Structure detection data
==================================================
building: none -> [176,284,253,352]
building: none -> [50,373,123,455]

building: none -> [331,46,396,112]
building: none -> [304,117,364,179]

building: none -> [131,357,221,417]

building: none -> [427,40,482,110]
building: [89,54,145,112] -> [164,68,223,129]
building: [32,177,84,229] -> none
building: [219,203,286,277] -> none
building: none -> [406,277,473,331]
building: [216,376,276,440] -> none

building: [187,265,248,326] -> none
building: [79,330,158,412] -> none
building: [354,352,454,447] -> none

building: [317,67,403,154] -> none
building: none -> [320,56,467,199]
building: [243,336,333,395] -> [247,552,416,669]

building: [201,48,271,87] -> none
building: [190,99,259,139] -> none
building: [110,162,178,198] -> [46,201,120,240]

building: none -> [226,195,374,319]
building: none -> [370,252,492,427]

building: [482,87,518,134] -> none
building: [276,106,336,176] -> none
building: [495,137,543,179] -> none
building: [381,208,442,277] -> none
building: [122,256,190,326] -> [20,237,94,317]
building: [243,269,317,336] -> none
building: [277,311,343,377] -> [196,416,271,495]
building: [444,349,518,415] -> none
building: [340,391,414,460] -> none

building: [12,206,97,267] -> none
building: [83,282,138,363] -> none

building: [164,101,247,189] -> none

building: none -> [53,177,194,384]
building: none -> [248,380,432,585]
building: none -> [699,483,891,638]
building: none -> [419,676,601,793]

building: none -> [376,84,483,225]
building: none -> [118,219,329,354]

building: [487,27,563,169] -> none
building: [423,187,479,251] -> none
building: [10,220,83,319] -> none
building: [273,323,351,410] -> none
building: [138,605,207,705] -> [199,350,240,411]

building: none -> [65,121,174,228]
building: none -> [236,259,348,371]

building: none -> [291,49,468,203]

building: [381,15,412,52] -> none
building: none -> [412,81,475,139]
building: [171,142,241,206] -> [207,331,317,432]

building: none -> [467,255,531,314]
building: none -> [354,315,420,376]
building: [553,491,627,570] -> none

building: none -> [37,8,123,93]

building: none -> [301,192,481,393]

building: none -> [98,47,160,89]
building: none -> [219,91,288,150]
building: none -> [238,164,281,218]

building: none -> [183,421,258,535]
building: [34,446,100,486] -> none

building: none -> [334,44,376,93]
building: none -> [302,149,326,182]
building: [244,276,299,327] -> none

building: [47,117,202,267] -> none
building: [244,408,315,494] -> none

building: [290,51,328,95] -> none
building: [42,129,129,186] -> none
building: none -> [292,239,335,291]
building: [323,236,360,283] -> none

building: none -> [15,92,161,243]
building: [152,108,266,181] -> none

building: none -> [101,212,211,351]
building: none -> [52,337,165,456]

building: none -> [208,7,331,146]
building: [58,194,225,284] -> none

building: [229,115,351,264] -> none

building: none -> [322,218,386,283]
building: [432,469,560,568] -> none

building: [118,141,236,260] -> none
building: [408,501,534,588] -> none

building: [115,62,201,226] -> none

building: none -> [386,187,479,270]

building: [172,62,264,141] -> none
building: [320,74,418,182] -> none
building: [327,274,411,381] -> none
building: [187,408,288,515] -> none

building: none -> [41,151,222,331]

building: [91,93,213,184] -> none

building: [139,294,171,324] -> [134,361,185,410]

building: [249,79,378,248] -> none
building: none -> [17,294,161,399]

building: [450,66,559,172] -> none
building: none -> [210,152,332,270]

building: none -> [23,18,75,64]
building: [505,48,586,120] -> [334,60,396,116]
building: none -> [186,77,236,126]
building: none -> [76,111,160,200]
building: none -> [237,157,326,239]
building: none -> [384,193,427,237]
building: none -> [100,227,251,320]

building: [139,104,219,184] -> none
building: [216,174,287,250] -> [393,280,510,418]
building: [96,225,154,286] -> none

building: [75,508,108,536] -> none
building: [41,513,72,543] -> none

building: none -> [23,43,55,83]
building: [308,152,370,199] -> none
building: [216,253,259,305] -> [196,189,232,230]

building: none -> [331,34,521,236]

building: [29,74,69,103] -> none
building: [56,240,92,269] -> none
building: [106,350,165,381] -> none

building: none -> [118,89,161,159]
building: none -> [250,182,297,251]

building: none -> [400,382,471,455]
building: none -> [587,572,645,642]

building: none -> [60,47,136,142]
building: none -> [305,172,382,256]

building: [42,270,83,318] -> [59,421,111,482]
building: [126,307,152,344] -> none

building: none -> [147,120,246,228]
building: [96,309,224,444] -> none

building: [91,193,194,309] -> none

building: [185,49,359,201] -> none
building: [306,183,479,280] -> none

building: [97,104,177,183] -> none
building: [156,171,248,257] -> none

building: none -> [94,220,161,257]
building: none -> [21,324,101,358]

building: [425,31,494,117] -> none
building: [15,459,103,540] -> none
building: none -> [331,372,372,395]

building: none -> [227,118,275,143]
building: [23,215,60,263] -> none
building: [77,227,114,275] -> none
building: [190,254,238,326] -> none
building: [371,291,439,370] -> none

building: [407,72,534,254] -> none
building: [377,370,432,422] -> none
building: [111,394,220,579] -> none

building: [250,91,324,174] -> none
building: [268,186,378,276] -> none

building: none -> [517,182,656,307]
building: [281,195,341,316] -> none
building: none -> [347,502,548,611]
==================================================
• Exercise directions
Begin at the line containing "building: [42,270,83,318] -> [59,421,111,482]" and reproduce each line through the end of the records above.

• Output below
building: [42,270,83,318] -> [59,421,111,482]
building: [126,307,152,344] -> none

building: none -> [147,120,246,228]
building: [96,309,224,444] -> none

building: [91,193,194,309] -> none

building: [185,49,359,201] -> none
building: [306,183,479,280] -> none

building: [97,104,177,183] -> none
building: [156,171,248,257] -> none

building: none -> [94,220,161,257]
building: none -> [21,324,101,358]

building: [425,31,494,117] -> none
building: [15,459,103,540] -> none
building: none -> [331,372,372,395]

building: none -> [227,118,275,143]
building: [23,215,60,263] -> none
building: [77,227,114,275] -> none
building: [190,254,238,326] -> none
building: [371,291,439,370] -> none

building: [407,72,534,254] -> none
building: [377,370,432,422] -> none
building: [111,394,220,579] -> none

building: [250,91,324,174] -> none
building: [268,186,378,276] -> none

building: none -> [517,182,656,307]
building: [281,195,341,316] -> none
building: none -> [347,502,548,611]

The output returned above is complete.